What this task involves: The response must be a precise copy of the records that follow.

********************

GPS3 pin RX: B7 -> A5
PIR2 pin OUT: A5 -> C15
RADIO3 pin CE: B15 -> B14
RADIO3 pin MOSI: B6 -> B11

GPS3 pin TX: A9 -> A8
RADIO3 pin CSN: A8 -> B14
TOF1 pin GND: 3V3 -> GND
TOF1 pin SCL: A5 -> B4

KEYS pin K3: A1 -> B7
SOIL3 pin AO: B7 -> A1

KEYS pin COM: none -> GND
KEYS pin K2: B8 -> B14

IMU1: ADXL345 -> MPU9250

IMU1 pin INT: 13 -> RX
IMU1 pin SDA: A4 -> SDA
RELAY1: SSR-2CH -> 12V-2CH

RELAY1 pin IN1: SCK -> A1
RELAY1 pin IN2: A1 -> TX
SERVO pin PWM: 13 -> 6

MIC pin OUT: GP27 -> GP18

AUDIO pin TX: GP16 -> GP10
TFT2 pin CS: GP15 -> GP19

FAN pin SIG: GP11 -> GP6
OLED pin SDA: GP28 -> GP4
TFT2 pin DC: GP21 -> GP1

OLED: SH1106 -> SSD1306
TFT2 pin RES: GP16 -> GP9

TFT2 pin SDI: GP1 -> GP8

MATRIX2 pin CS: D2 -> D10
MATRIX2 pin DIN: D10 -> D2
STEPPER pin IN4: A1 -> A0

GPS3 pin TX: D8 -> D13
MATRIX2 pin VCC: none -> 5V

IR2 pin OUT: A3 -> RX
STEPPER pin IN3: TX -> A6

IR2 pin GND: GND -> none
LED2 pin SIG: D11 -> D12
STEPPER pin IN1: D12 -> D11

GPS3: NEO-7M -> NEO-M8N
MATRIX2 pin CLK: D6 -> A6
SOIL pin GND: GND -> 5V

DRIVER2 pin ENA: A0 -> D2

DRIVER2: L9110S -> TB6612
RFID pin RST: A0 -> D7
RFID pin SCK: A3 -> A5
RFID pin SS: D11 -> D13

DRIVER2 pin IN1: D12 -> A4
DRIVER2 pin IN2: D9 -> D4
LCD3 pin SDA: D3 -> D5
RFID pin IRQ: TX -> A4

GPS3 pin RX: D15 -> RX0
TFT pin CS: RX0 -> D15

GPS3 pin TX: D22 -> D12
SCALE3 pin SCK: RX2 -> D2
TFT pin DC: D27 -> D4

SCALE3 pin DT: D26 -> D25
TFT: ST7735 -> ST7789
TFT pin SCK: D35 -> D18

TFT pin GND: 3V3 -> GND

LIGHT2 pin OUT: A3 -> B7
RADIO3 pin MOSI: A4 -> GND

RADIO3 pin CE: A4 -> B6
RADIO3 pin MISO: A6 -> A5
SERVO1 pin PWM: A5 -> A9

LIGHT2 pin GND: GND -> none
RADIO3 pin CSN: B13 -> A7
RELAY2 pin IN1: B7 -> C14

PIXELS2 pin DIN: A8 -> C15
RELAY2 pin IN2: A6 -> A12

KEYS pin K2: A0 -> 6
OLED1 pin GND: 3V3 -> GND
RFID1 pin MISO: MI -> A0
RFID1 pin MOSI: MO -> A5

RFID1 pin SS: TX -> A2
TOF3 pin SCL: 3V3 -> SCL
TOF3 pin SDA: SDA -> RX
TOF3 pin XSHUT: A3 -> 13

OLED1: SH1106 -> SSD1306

********************

Response to this task:
GPS3 pin RX: B7 -> A5
PIR2 pin OUT: A5 -> C15
RADIO3 pin CE: B15 -> B14
RADIO3 pin MOSI: B6 -> B11

GPS3 pin TX: A9 -> A8
RADIO3 pin CSN: A8 -> B14
TOF1 pin GND: 3V3 -> GND
TOF1 pin SCL: A5 -> B4

KEYS pin K3: A1 -> B7
SOIL3 pin AO: B7 -> A1

KEYS pin COM: none -> GND
KEYS pin K2: B8 -> B14

IMU1: ADXL345 -> MPU9250

IMU1 pin INT: 13 -> RX
IMU1 pin SDA: A4 -> SDA
RELAY1: SSR-2CH -> 12V-2CH

RELAY1 pin IN1: SCK -> A1
RELAY1 pin IN2: A1 -> TX
SERVO pin PWM: 13 -> 6

MIC pin OUT: GP27 -> GP18

AUDIO pin TX: GP16 -> GP10
TFT2 pin CS: GP15 -> GP19

FAN pin SIG: GP11 -> GP6
OLED pin SDA: GP28 -> GP4
TFT2 pin DC: GP21 -> GP1

OLED: SH1106 -> SSD1306
TFT2 pin RES: GP16 -> GP9

TFT2 pin SDI: GP1 -> GP8

MATRIX2 pin CS: D2 -> D10
MATRIX2 pin DIN: D10 -> D2
STEPPER pin IN4: A1 -> A0

GPS3 pin TX: D8 -> D13
MATRIX2 pin VCC: none -> 5V

IR2 pin OUT: A3 -> RX
STEPPER pin IN3: TX -> A6

IR2 pin GND: GND -> none
LED2 pin SIG: D11 -> D12
STEPPER pin IN1: D12 -> D11

GPS3: NEO-7M -> NEO-M8N
MATRIX2 pin CLK: D6 -> A6
SOIL pin GND: GND -> 5V

DRIVER2 pin ENA: A0 -> D2

DRIVER2: L9110S -> TB6612
RFID pin RST: A0 -> D7
RFID pin SCK: A3 -> A5
RFID pin SS: D11 -> D13

DRIVER2 pin IN1: D12 -> A4
DRIVER2 pin IN2: D9 -> D4
LCD3 pin SDA: D3 -> D5
RFID pin IRQ: TX -> A4

GPS3 pin RX: D15 -> RX0
TFT pin CS: RX0 -> D15

GPS3 pin TX: D22 -> D12
SCALE3 pin SCK: RX2 -> D2
TFT pin DC: D27 -> D4

SCALE3 pin DT: D26 -> D25
TFT: ST7735 -> ST7789
TFT pin SCK: D35 -> D18

TFT pin GND: 3V3 -> GND

LIGHT2 pin OUT: A3 -> B7
RADIO3 pin MOSI: A4 -> GND

RADIO3 pin CE: A4 -> B6
RADIO3 pin MISO: A6 -> A5
SERVO1 pin PWM: A5 -> A9

LIGHT2 pin GND: GND -> none
RADIO3 pin CSN: B13 -> A7
RELAY2 pin IN1: B7 -> C14

PIXELS2 pin DIN: A8 -> C15
RELAY2 pin IN2: A6 -> A12

KEYS pin K2: A0 -> 6
OLED1 pin GND: 3V3 -> GND
RFID1 pin MISO: MI -> A0
RFID1 pin MOSI: MO -> A5

RFID1 pin SS: TX -> A2
TOF3 pin SCL: 3V3 -> SCL
TOF3 pin SDA: SDA -> RX
TOF3 pin XSHUT: A3 -> 13

OLED1: SH1106 -> SSD1306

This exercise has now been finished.